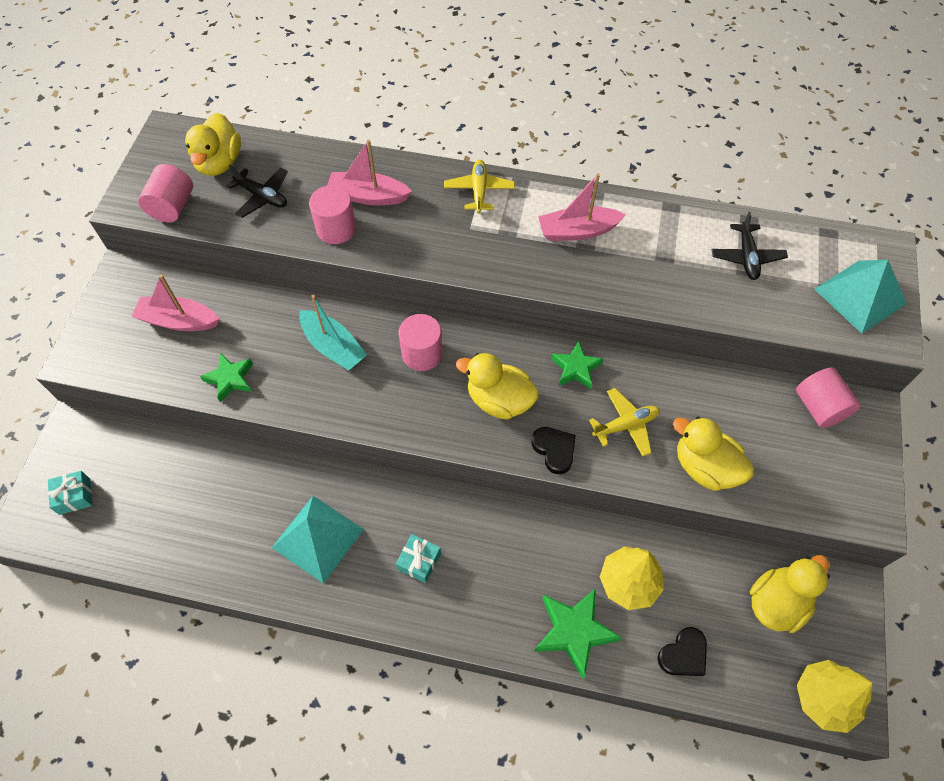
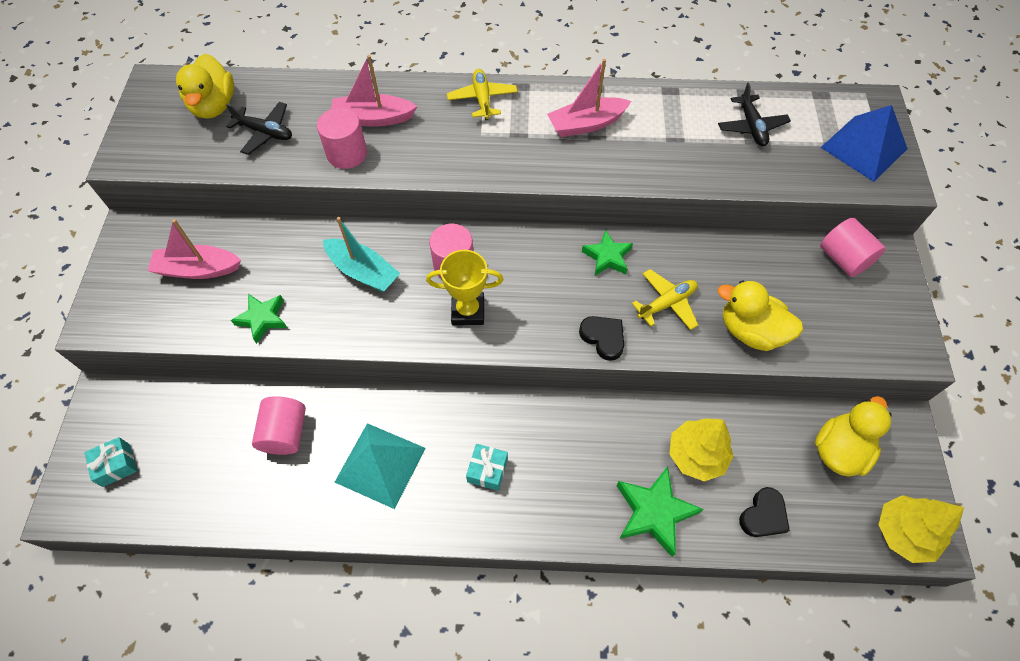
camera: 10 degrees left, 0 degrees up
(172, 206) = (173, 154): pink cylinder -> pink cylinder (285, 433)
(426, 402) = (468, 311): none -> yellow trophy
(499, 400) = (539, 298): yellow duck -> none
(860, 296) = (864, 148): turquoise pyramid -> blue pyramid

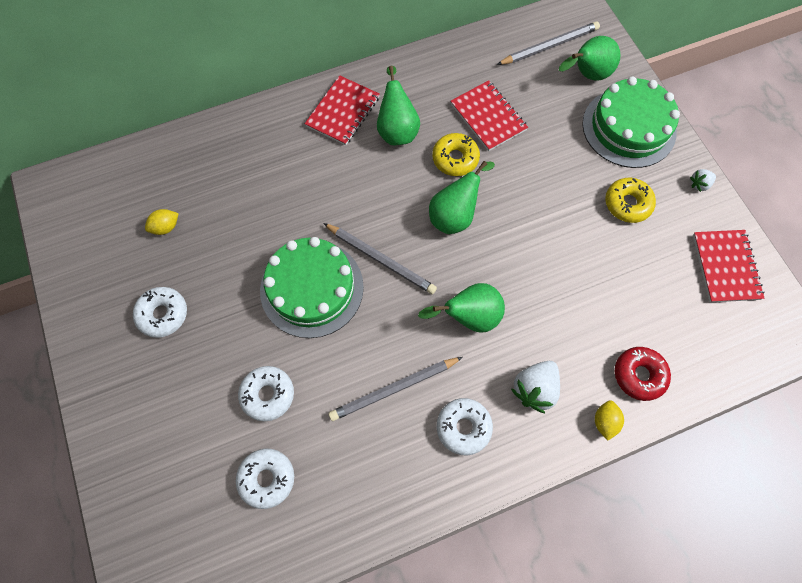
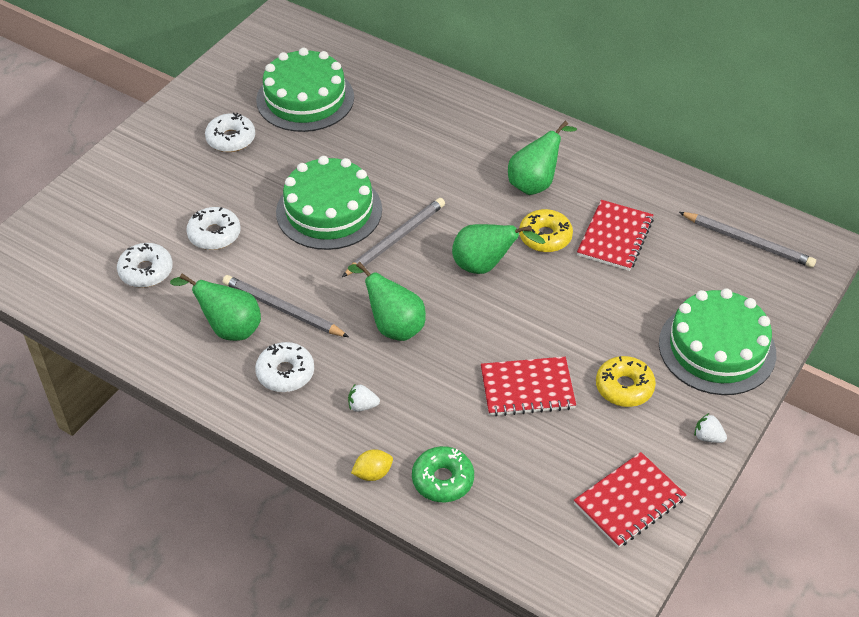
camera: 55 degrees right, 20 degrees down
(166, 227) = (305, 99): yellow lemon -> green cake
(343, 112) = (517, 140): red notebook -> red notebook (527, 388)
(381, 259) = (395, 239): grey pencil -> grey pencil turned 135 degrees counterclockwise
(534, 389) = (362, 406): white strawberry -> white strawberry, size x0.54
(586, 75) = (745, 286): green pear -> green pear (229, 328)
(639, 375) = (442, 480): red donut -> green donut

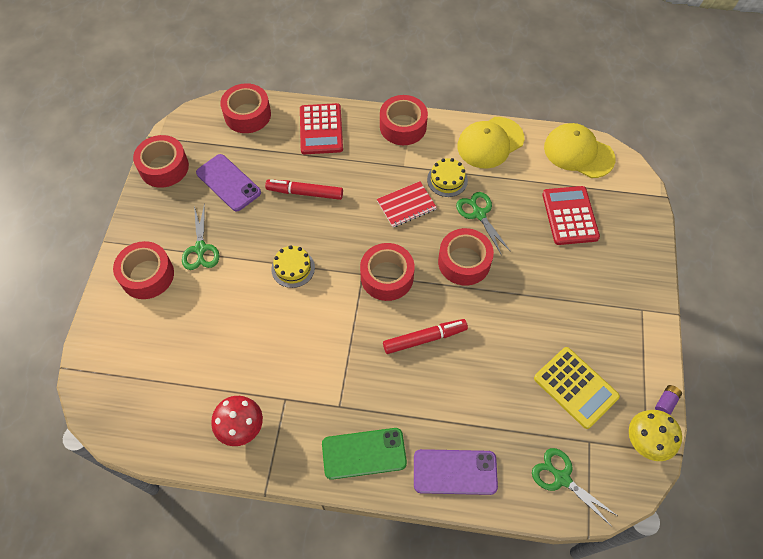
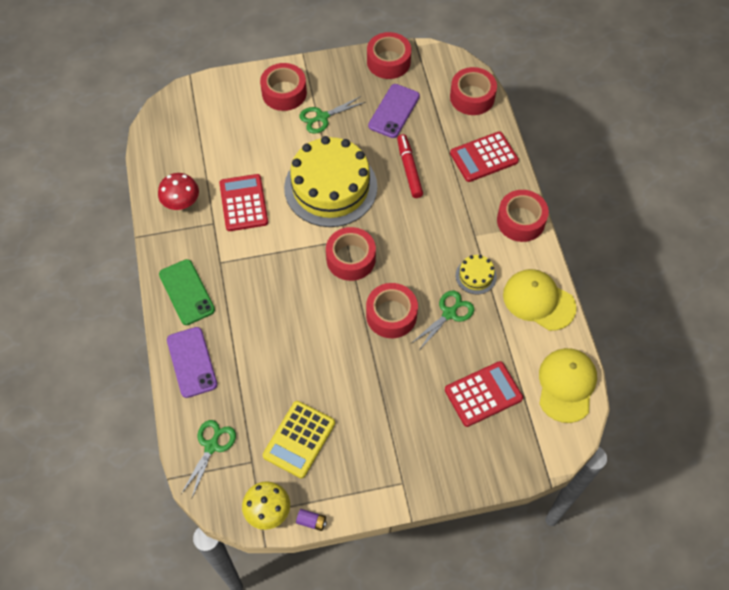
camera: 70 degrees right, 0 degrees up
(273, 359) = (243, 203): none -> red calculator
(293, 268) = (330, 187): yellow cake -> yellow cake, size x2.38
(406, 205) = (431, 251): red notebook -> none
(424, 338) = (302, 305): red marker -> none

**WHAT TO DO:** Skip the images and set down the rest of the data unchanged.

**RESULT OF THE TASK:**
camera: 10 degrees left, 0 degrees up
(172, 206) = (173, 154): pink cylinder -> pink cylinder (285, 433)
(426, 402) = (468, 311): none -> yellow trophy
(499, 400) = (539, 298): yellow duck -> none
(860, 296) = (864, 148): turquoise pyramid -> blue pyramid

camera: 55 degrees right, 20 degrees down
(166, 227) = (305, 99): yellow lemon -> green cake
(343, 112) = (517, 140): red notebook -> red notebook (527, 388)
(381, 259) = (395, 239): grey pencil -> grey pencil turned 135 degrees counterclockwise
(534, 389) = (362, 406): white strawberry -> white strawberry, size x0.54
(586, 75) = (745, 286): green pear -> green pear (229, 328)
(639, 375) = (442, 480): red donut -> green donut

camera: 70 degrees right, 0 degrees up
(273, 359) = (243, 203): none -> red calculator
(293, 268) = (330, 187): yellow cake -> yellow cake, size x2.38
(406, 205) = (431, 251): red notebook -> none
(424, 338) = (302, 305): red marker -> none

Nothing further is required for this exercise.